**WHAT YOU SHOULD DO:**
Identify all lines of the data containing the string "black" and copy them.

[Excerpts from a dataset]
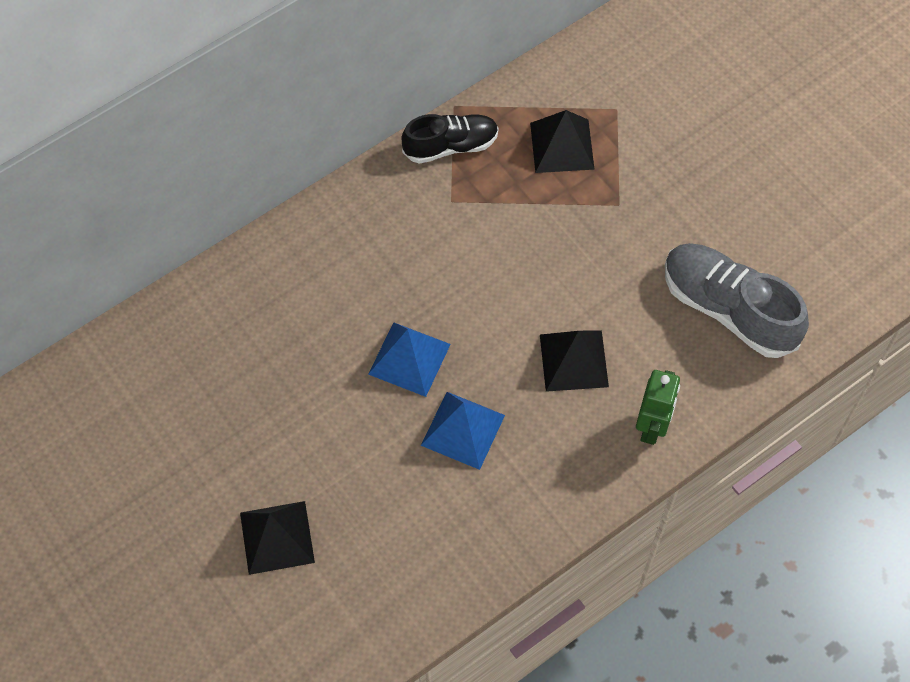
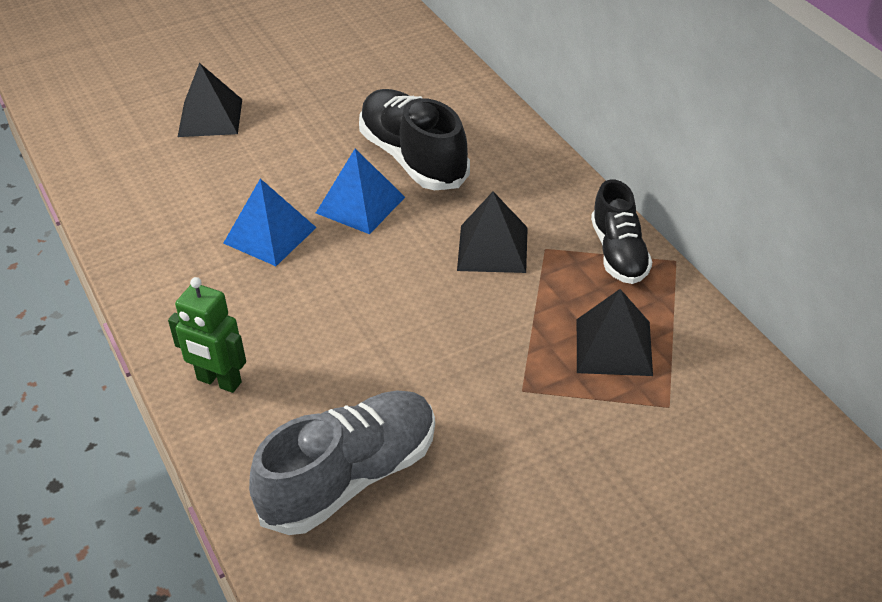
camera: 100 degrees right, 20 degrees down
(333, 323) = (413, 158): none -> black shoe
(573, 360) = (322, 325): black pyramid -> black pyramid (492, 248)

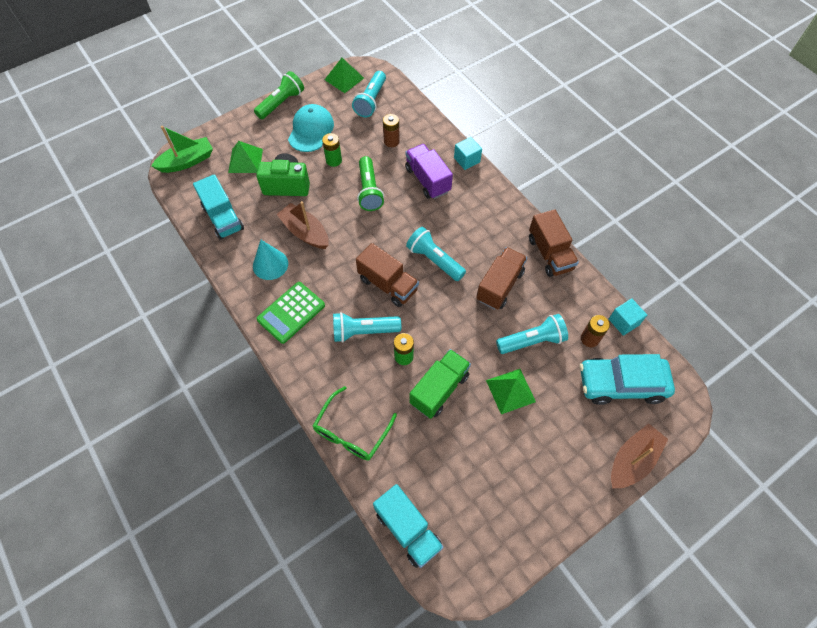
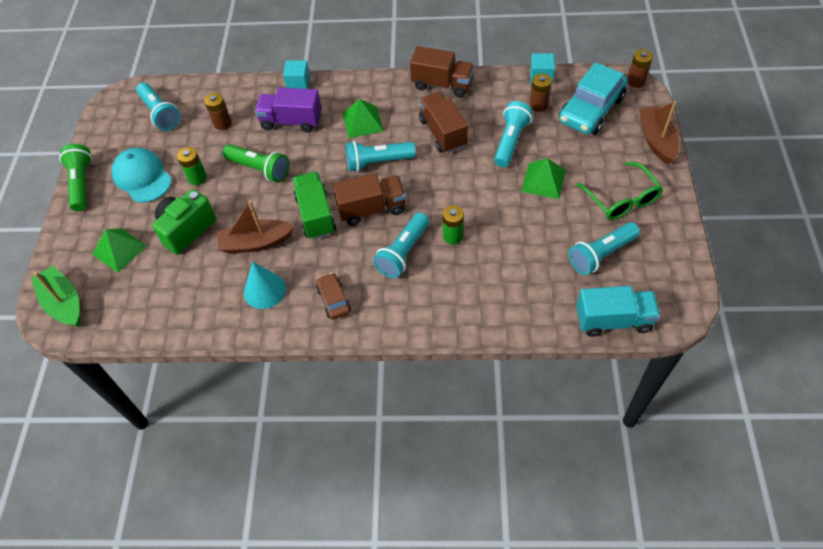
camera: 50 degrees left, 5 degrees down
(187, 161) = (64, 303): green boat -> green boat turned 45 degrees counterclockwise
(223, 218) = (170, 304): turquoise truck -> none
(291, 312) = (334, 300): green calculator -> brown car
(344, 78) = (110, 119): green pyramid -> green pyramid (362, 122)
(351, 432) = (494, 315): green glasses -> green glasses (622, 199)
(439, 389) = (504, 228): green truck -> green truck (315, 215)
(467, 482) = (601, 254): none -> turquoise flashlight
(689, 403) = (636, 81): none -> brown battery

**TASK ANSWER:**
(333, 323) = (413, 158): none -> black shoe
(573, 360) = (322, 325): black pyramid -> black pyramid (492, 248)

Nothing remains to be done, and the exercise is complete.